[[ PROVIDED MATERIAL open ]]
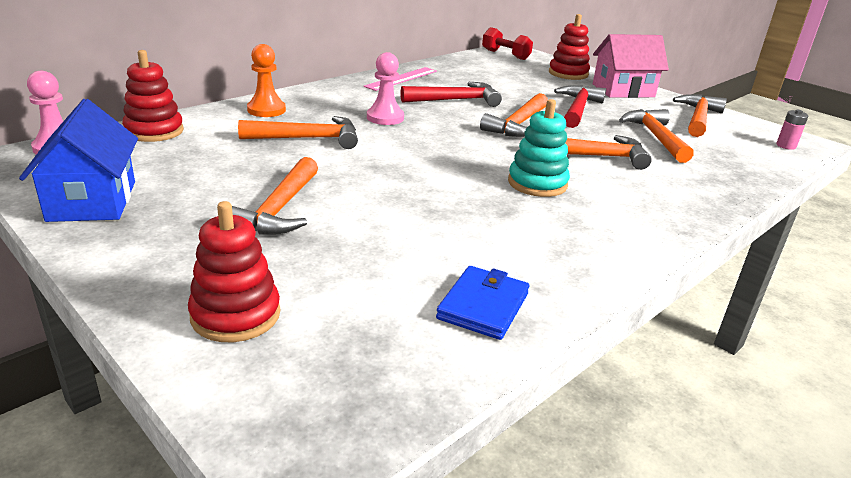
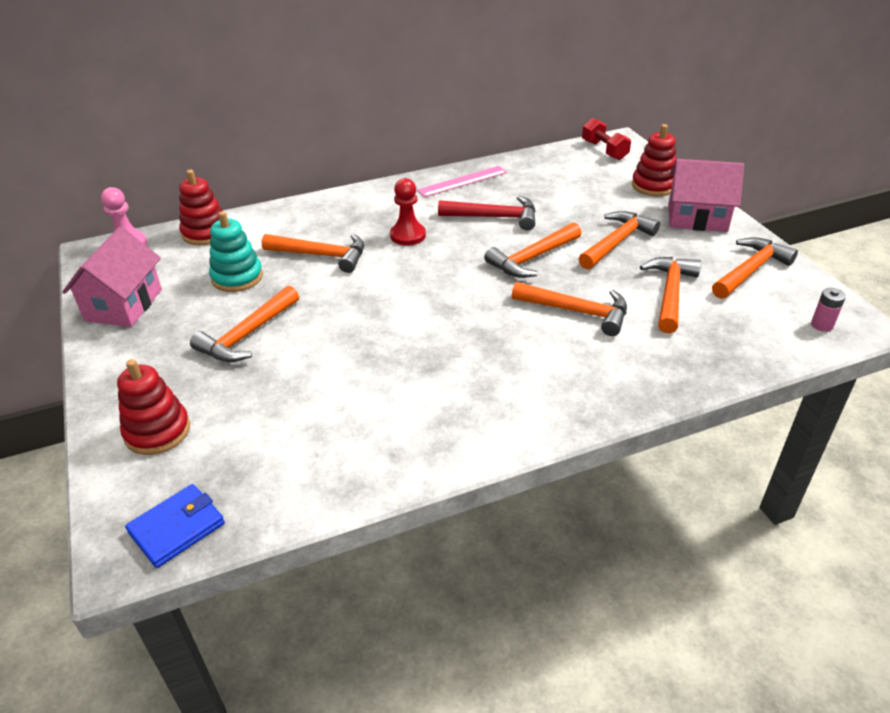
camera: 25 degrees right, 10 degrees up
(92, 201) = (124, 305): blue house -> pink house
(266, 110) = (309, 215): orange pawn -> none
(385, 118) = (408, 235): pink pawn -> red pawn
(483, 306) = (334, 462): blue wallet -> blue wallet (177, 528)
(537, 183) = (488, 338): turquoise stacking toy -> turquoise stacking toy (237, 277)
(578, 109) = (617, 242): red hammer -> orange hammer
[[ PROVIDED MATERIAL closed ]]
Although the records above include pictures, the copy must contain only their exact text.

camera: 25 degrees right, 10 degrees up
(92, 201) = (124, 305): blue house -> pink house
(266, 110) = (309, 215): orange pawn -> none
(385, 118) = (408, 235): pink pawn -> red pawn
(483, 306) = (334, 462): blue wallet -> blue wallet (177, 528)
(537, 183) = (488, 338): turquoise stacking toy -> turquoise stacking toy (237, 277)
(578, 109) = (617, 242): red hammer -> orange hammer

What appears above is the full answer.